ABOUT THIS EXERCISE -
Reproduce the records precisely. Every line should be included.

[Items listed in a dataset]
•••

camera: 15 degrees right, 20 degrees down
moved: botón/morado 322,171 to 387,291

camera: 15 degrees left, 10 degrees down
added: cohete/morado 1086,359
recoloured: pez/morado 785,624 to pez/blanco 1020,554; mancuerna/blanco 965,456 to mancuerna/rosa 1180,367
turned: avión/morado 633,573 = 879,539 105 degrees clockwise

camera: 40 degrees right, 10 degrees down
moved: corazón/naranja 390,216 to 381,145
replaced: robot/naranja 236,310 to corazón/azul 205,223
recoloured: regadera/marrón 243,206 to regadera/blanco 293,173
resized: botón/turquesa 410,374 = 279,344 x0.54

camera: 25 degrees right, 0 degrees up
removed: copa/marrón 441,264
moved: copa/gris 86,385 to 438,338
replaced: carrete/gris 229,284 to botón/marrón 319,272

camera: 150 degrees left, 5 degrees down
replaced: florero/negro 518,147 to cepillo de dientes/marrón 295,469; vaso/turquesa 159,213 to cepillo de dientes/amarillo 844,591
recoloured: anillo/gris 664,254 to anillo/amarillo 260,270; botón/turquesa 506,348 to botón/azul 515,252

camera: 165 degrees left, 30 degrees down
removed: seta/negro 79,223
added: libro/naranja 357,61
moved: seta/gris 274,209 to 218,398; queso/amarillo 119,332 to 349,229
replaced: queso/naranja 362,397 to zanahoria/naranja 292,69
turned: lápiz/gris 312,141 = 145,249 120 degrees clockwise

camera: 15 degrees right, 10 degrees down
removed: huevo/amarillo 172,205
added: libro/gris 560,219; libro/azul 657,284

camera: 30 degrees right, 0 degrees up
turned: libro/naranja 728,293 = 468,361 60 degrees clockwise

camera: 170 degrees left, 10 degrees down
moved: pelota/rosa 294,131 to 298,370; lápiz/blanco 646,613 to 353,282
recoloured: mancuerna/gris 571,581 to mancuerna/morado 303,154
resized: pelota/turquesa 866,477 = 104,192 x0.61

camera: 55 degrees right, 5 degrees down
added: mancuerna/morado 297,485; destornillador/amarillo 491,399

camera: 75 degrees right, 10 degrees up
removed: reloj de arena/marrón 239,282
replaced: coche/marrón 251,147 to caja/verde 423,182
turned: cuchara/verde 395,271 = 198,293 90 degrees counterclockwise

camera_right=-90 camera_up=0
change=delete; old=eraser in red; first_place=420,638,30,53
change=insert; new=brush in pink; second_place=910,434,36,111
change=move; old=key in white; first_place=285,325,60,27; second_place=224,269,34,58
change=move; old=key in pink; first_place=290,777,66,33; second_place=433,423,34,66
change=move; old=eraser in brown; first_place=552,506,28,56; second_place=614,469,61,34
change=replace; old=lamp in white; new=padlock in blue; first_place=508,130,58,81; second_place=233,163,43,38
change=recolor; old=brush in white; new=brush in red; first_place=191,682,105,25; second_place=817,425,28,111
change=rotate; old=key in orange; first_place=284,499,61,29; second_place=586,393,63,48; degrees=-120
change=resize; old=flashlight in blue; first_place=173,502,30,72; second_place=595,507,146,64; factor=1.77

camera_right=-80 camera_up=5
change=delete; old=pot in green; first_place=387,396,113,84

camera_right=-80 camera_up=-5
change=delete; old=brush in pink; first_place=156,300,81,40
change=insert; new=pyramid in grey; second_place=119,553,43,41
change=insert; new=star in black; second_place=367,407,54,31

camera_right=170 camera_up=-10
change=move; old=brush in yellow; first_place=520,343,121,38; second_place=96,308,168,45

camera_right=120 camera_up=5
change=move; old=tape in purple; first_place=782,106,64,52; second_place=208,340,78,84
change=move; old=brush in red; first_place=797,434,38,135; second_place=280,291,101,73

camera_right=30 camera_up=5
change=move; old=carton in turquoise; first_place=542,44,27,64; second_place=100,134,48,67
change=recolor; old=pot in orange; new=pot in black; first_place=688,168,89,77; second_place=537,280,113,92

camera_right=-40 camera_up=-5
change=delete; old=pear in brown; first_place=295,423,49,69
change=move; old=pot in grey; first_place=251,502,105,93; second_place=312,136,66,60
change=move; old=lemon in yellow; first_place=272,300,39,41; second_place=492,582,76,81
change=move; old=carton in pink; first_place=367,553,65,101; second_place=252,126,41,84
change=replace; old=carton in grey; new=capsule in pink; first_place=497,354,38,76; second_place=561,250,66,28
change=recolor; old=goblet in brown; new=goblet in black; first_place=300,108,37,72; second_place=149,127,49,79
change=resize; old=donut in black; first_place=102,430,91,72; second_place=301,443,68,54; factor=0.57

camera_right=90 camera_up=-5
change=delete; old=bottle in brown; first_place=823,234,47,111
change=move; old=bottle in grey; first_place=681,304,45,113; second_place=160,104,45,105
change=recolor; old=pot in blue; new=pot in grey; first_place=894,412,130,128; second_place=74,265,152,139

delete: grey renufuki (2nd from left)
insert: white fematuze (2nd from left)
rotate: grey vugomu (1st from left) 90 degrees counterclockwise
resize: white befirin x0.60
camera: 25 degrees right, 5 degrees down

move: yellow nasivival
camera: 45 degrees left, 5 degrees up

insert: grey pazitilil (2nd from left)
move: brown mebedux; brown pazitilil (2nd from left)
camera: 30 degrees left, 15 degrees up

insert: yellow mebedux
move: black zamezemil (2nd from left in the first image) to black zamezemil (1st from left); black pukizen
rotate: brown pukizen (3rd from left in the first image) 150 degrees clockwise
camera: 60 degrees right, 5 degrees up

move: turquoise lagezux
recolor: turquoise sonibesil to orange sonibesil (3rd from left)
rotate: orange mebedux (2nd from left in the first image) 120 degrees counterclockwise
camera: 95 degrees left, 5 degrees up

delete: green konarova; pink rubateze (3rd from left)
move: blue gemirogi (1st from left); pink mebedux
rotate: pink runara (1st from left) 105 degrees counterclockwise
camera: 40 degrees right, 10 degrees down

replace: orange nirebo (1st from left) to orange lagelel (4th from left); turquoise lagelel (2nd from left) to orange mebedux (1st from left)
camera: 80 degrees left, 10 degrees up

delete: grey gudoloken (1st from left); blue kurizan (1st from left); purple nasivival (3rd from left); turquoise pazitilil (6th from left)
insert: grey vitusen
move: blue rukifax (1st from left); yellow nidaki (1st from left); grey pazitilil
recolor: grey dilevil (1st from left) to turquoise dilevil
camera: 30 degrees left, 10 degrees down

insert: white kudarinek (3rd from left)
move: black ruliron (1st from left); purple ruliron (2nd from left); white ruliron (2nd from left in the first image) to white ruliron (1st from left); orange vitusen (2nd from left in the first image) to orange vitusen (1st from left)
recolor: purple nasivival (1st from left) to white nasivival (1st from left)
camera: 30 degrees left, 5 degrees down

•••

WRITTEN SOLUTION -
camera: 15 degrees right, 20 degrees down
moved: botón/morado 322,171 to 387,291

camera: 15 degrees left, 10 degrees down
added: cohete/morado 1086,359
recoloured: pez/morado 785,624 to pez/blanco 1020,554; mancuerna/blanco 965,456 to mancuerna/rosa 1180,367
turned: avión/morado 633,573 = 879,539 105 degrees clockwise

camera: 40 degrees right, 10 degrees down
moved: corazón/naranja 390,216 to 381,145
replaced: robot/naranja 236,310 to corazón/azul 205,223
recoloured: regadera/marrón 243,206 to regadera/blanco 293,173
resized: botón/turquesa 410,374 = 279,344 x0.54

camera: 25 degrees right, 0 degrees up
removed: copa/marrón 441,264
moved: copa/gris 86,385 to 438,338
replaced: carrete/gris 229,284 to botón/marrón 319,272

camera: 150 degrees left, 5 degrees down
replaced: florero/negro 518,147 to cepillo de dientes/marrón 295,469; vaso/turquesa 159,213 to cepillo de dientes/amarillo 844,591
recoloured: anillo/gris 664,254 to anillo/amarillo 260,270; botón/turquesa 506,348 to botón/azul 515,252

camera: 165 degrees left, 30 degrees down
removed: seta/negro 79,223
added: libro/naranja 357,61
moved: seta/gris 274,209 to 218,398; queso/amarillo 119,332 to 349,229
replaced: queso/naranja 362,397 to zanahoria/naranja 292,69
turned: lápiz/gris 312,141 = 145,249 120 degrees clockwise

camera: 15 degrees right, 10 degrees down
removed: huevo/amarillo 172,205
added: libro/gris 560,219; libro/azul 657,284

camera: 30 degrees right, 0 degrees up
turned: libro/naranja 728,293 = 468,361 60 degrees clockwise

camera: 170 degrees left, 10 degrees down
moved: pelota/rosa 294,131 to 298,370; lápiz/blanco 646,613 to 353,282
recoloured: mancuerna/gris 571,581 to mancuerna/morado 303,154
resized: pelota/turquesa 866,477 = 104,192 x0.61

camera: 55 degrees right, 5 degrees down
added: mancuerna/morado 297,485; destornillador/amarillo 491,399

camera: 75 degrees right, 10 degrees up
removed: reloj de arena/marrón 239,282
replaced: coche/marrón 251,147 to caja/verde 423,182
turned: cuchara/verde 395,271 = 198,293 90 degrees counterclockwise

camera_right=-90 camera_up=0
change=delete; old=eraser in red; first_place=420,638,30,53
change=insert; new=brush in pink; second_place=910,434,36,111
change=move; old=key in white; first_place=285,325,60,27; second_place=224,269,34,58
change=move; old=key in pink; first_place=290,777,66,33; second_place=433,423,34,66
change=move; old=eraser in brown; first_place=552,506,28,56; second_place=614,469,61,34
change=replace; old=lamp in white; new=padlock in blue; first_place=508,130,58,81; second_place=233,163,43,38
change=recolor; old=brush in white; new=brush in red; first_place=191,682,105,25; second_place=817,425,28,111
change=rotate; old=key in orange; first_place=284,499,61,29; second_place=586,393,63,48; degrees=-120
change=resize; old=flashlight in blue; first_place=173,502,30,72; second_place=595,507,146,64; factor=1.77

camera_right=-80 camera_up=5
change=delete; old=pot in green; first_place=387,396,113,84

camera_right=-80 camera_up=-5
change=delete; old=brush in pink; first_place=156,300,81,40
change=insert; new=pyramid in grey; second_place=119,553,43,41
change=insert; new=star in black; second_place=367,407,54,31

camera_right=170 camera_up=-10
change=move; old=brush in yellow; first_place=520,343,121,38; second_place=96,308,168,45

camera_right=120 camera_up=5
change=move; old=tape in purple; first_place=782,106,64,52; second_place=208,340,78,84
change=move; old=brush in red; first_place=797,434,38,135; second_place=280,291,101,73

camera_right=30 camera_up=5
change=move; old=carton in turquoise; first_place=542,44,27,64; second_place=100,134,48,67
change=recolor; old=pot in orange; new=pot in black; first_place=688,168,89,77; second_place=537,280,113,92

camera_right=-40 camera_up=-5
change=delete; old=pear in brown; first_place=295,423,49,69
change=move; old=pot in grey; first_place=251,502,105,93; second_place=312,136,66,60
change=move; old=lemon in yellow; first_place=272,300,39,41; second_place=492,582,76,81
change=move; old=carton in pink; first_place=367,553,65,101; second_place=252,126,41,84
change=replace; old=carton in grey; new=capsule in pink; first_place=497,354,38,76; second_place=561,250,66,28
change=recolor; old=goblet in brown; new=goblet in black; first_place=300,108,37,72; second_place=149,127,49,79
change=resize; old=donut in black; first_place=102,430,91,72; second_place=301,443,68,54; factor=0.57

camera_right=90 camera_up=-5
change=delete; old=bottle in brown; first_place=823,234,47,111
change=move; old=bottle in grey; first_place=681,304,45,113; second_place=160,104,45,105
change=recolor; old=pot in blue; new=pot in grey; first_place=894,412,130,128; second_place=74,265,152,139

delete: grey renufuki (2nd from left)
insert: white fematuze (2nd from left)
rotate: grey vugomu (1st from left) 90 degrees counterclockwise
resize: white befirin x0.60
camera: 25 degrees right, 5 degrees down

move: yellow nasivival
camera: 45 degrees left, 5 degrees up

insert: grey pazitilil (2nd from left)
move: brown mebedux; brown pazitilil (2nd from left)
camera: 30 degrees left, 15 degrees up

insert: yellow mebedux
move: black zamezemil (2nd from left in the first image) to black zamezemil (1st from left); black pukizen
rotate: brown pukizen (3rd from left in the first image) 150 degrees clockwise
camera: 60 degrees right, 5 degrees up

move: turquoise lagezux
recolor: turquoise sonibesil to orange sonibesil (3rd from left)
rotate: orange mebedux (2nd from left in the first image) 120 degrees counterclockwise
camera: 95 degrees left, 5 degrees up

delete: green konarova; pink rubateze (3rd from left)
move: blue gemirogi (1st from left); pink mebedux
rotate: pink runara (1st from left) 105 degrees counterclockwise
camera: 40 degrees right, 10 degrees down

replace: orange nirebo (1st from left) to orange lagelel (4th from left); turquoise lagelel (2nd from left) to orange mebedux (1st from left)
camera: 80 degrees left, 10 degrees up

delete: grey gudoloken (1st from left); blue kurizan (1st from left); purple nasivival (3rd from left); turquoise pazitilil (6th from left)
insert: grey vitusen
move: blue rukifax (1st from left); yellow nidaki (1st from left); grey pazitilil
recolor: grey dilevil (1st from left) to turquoise dilevil
camera: 30 degrees left, 10 degrees down

insert: white kudarinek (3rd from left)
move: black ruliron (1st from left); purple ruliron (2nd from left); white ruliron (2nd from left in the first image) to white ruliron (1st from left); orange vitusen (2nd from left in the first image) to orange vitusen (1st from left)
recolor: purple nasivival (1st from left) to white nasivival (1st from left)
camera: 30 degrees left, 5 degrees down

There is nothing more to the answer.